• **WORK TASK**: Below are lines of data, and only some are wanted. Please repeat exactly those from the line that has "none -> cyan brick C5:C6 level 1" through the line that has "none -> pink brick G3 level 4".

• **RECORDS FOR THIS TASK**:
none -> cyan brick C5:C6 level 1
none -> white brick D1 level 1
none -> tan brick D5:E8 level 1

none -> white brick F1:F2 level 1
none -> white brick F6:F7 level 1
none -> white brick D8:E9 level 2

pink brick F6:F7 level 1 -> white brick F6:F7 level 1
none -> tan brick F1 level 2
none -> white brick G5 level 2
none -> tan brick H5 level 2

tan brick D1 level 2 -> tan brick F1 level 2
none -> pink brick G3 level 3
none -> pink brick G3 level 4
--
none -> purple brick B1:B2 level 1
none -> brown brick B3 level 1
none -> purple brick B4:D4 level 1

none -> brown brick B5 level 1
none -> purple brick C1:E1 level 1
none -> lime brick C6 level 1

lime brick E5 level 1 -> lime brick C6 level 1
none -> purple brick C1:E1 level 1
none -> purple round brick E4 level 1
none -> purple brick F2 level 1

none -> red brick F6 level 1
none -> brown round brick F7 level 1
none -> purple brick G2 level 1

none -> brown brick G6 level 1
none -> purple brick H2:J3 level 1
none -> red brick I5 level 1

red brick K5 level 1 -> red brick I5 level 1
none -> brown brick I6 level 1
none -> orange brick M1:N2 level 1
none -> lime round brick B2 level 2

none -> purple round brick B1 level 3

• **SOLUTION FOR THIS EXERCISE**:
none -> cyan brick C5:C6 level 1
none -> white brick D1 level 1
none -> tan brick D5:E8 level 1

none -> white brick F1:F2 level 1
none -> white brick F6:F7 level 1
none -> white brick D8:E9 level 2

pink brick F6:F7 level 1 -> white brick F6:F7 level 1
none -> tan brick F1 level 2
none -> white brick G5 level 2
none -> tan brick H5 level 2

tan brick D1 level 2 -> tan brick F1 level 2
none -> pink brick G3 level 3
none -> pink brick G3 level 4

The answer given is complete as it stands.